Colored geometric primitive data:
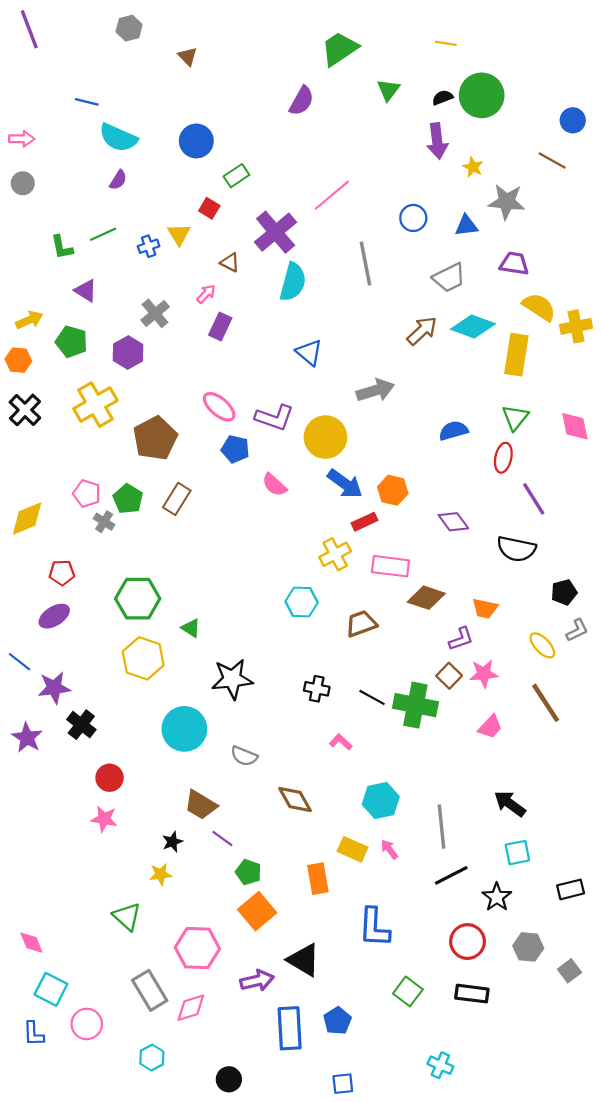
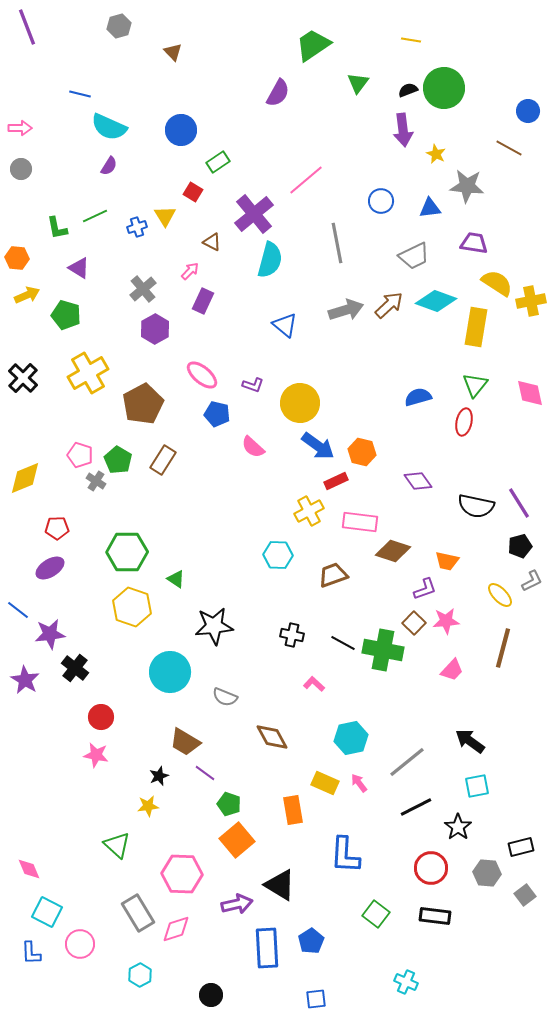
purple hexagon: (128, 352) -> (155, 329), moved
orange hexagon: (18, 360) -> (17, 258), moved
gray arrow: (375, 390) -> (346, 310), moved
purple L-shape: (274, 418) -> (253, 385), size x0.6
purple line: (534, 499) -> (519, 503), moved
brown line: (546, 703) -> (503, 648), turned 48
gray line: (441, 827) -> (407, 762), turned 57
black rectangle: (571, 889) -> (521, 847), moved

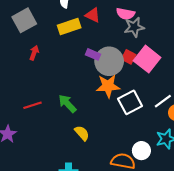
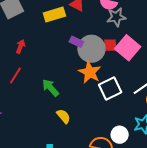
red arrow: (34, 53) -> (20, 46), moved
red square: (129, 57) -> (110, 45), turned -32
orange star: (108, 86) -> (90, 72), turned 30
red line: (32, 105) -> (15, 75), moved, turned -42

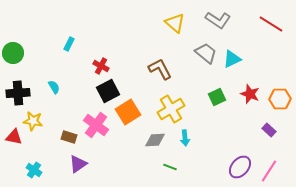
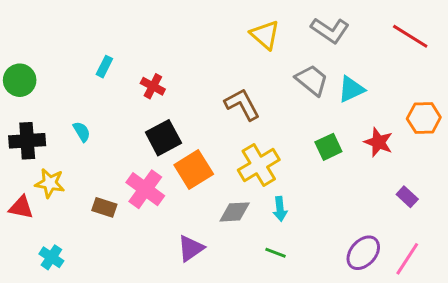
red cross: (101, 66) -> (153, 86), moved
orange hexagon: (280, 99) -> (424, 118), moved
purple triangle: (78, 164) -> (191, 248), moved
green line: (170, 167) -> (275, 253), moved

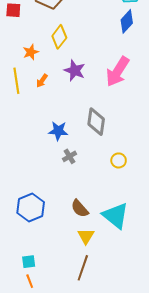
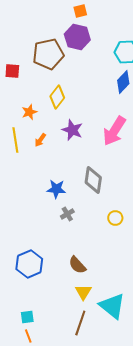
cyan triangle: (116, 216) -> (112, 306), moved

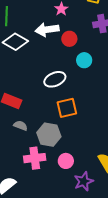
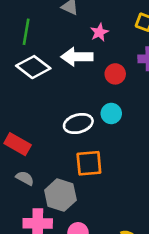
red circle: (69, 39) -> (115, 74), moved
cyan circle: (84, 60) -> (111, 113), moved

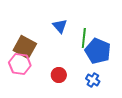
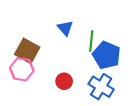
blue cross: (93, 80) -> (101, 87), size x1.6

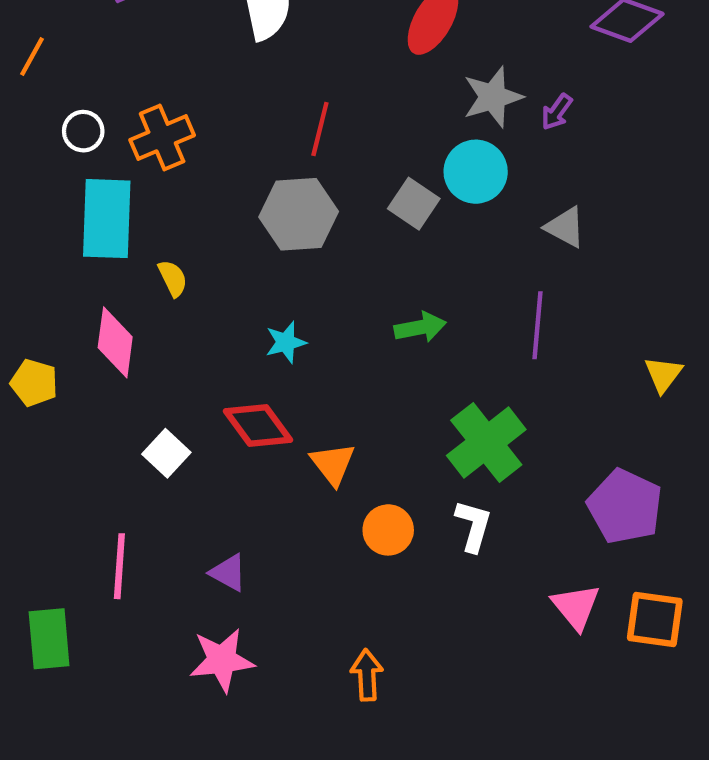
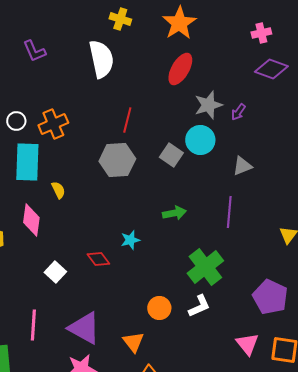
gray triangle: (565, 227) -> (242, 166), turned -50
cyan star: (286, 342) -> (130, 240), moved
red diamond: (258, 425) -> (98, 259), size x0.7
orange triangle: (333, 464) -> (133, 342), moved
white L-shape: (473, 526) -> (199, 306), turned 50
purple triangle: (228, 573) -> (84, 328), size x1.8

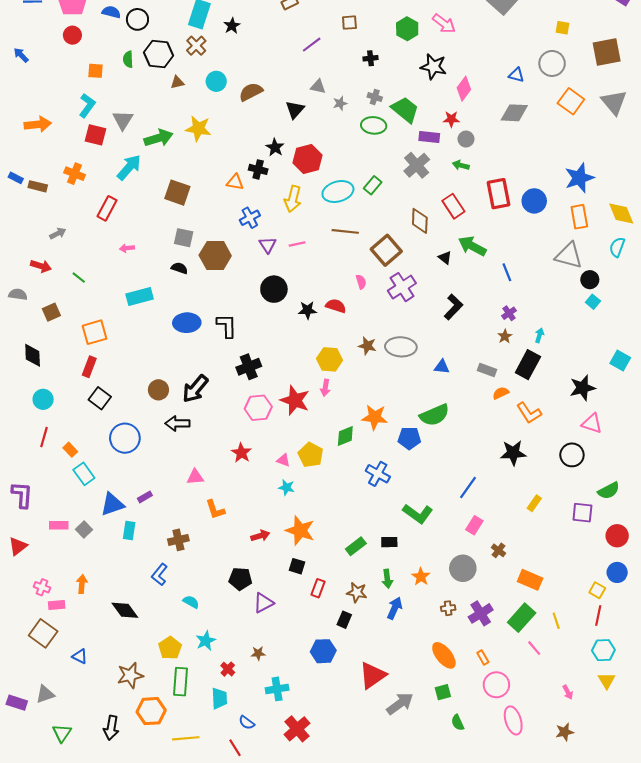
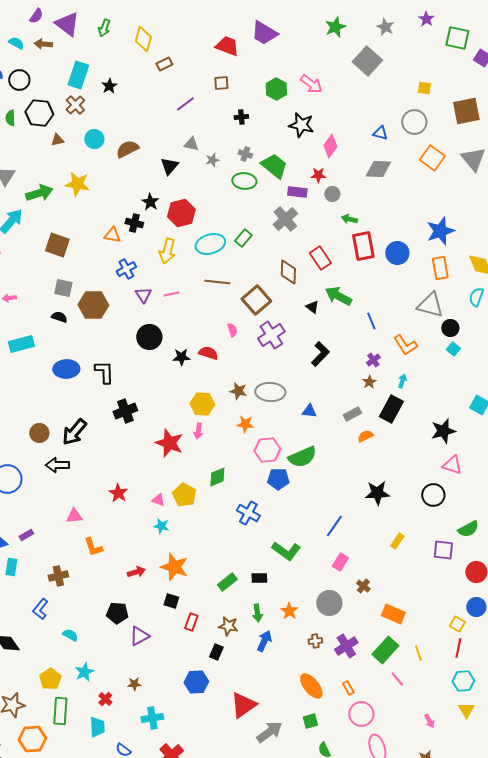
green arrow: (461, 165) -> (349, 219), moved
gray rectangle: (487, 370) -> (352, 414), turned -48
pink hexagon: (258, 408) -> (267, 450), moved
orange L-shape: (529, 413) -> (405, 345), moved
orange star: (375, 417) -> (245, 424), moved, size x0.7

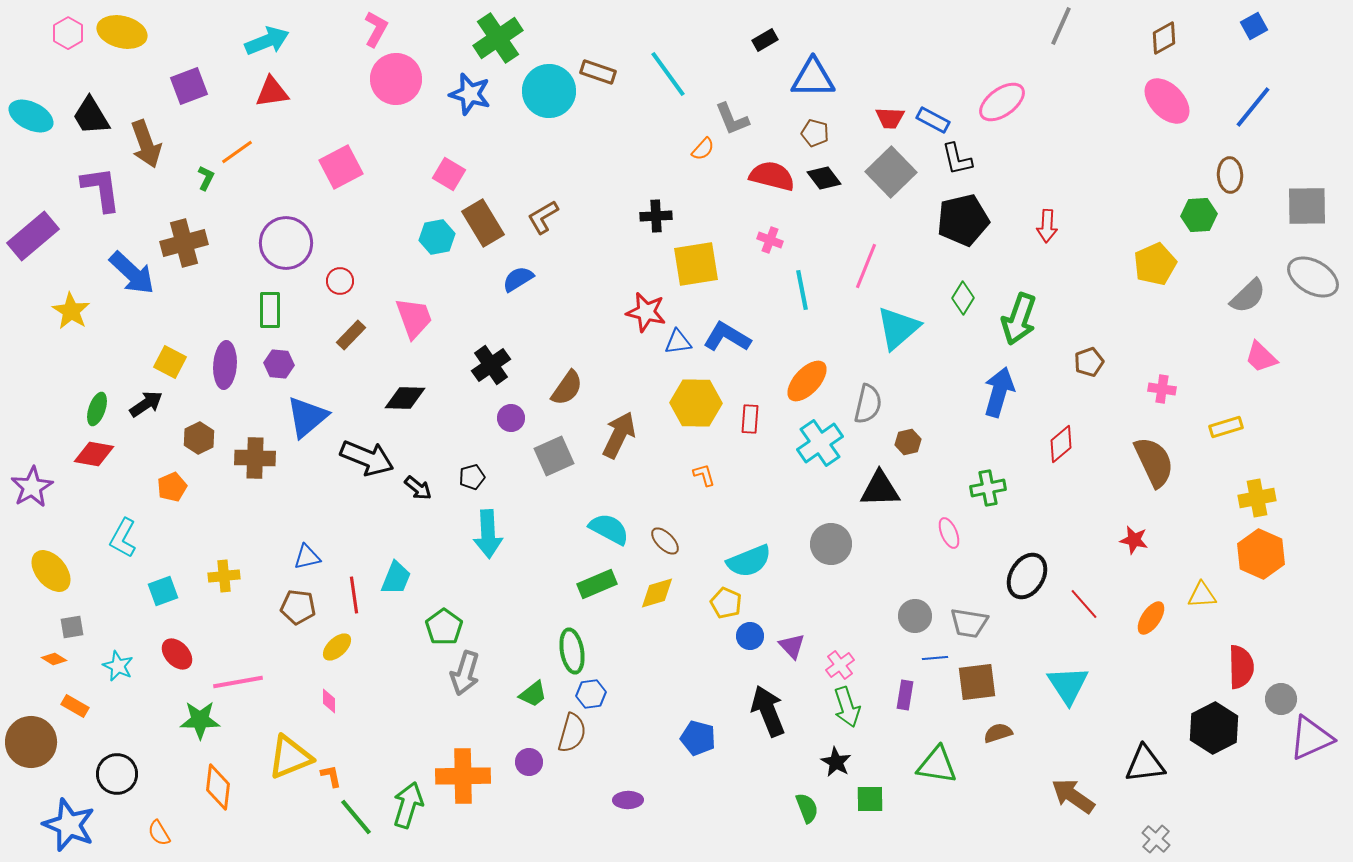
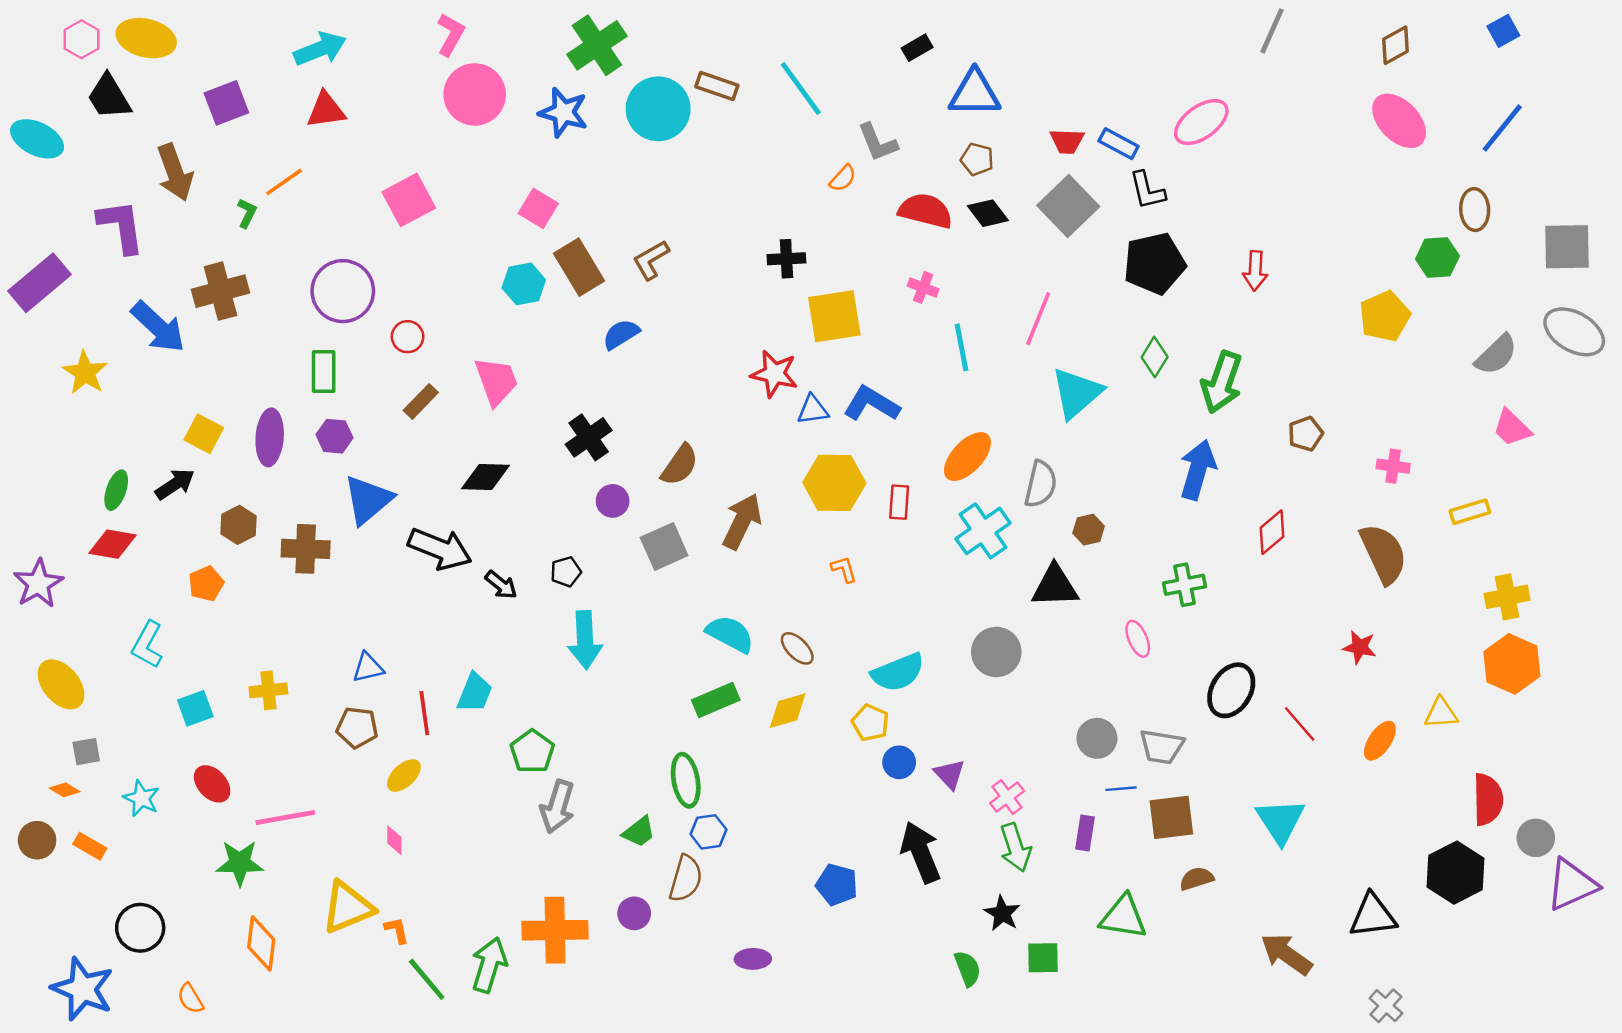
black trapezoid: (91, 116) -> (109, 97), moved
brown circle: (31, 742) -> (37, 840), moved, size x0.6

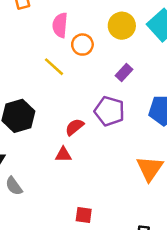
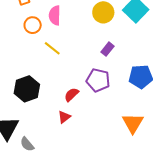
orange circle: (82, 45) -> (33, 25), moved
red triangle: (63, 155) -> (64, 117), turned -32

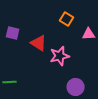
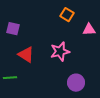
red triangle: (39, 43) -> (26, 55), moved

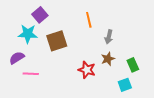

__What to work on__: In the records above, each line with the string "star" should be copied.

__Problem solution__:
orange star: (108, 86) -> (90, 72), turned 30
cyan star: (286, 342) -> (130, 240), moved
orange star: (375, 417) -> (245, 424), moved, size x0.7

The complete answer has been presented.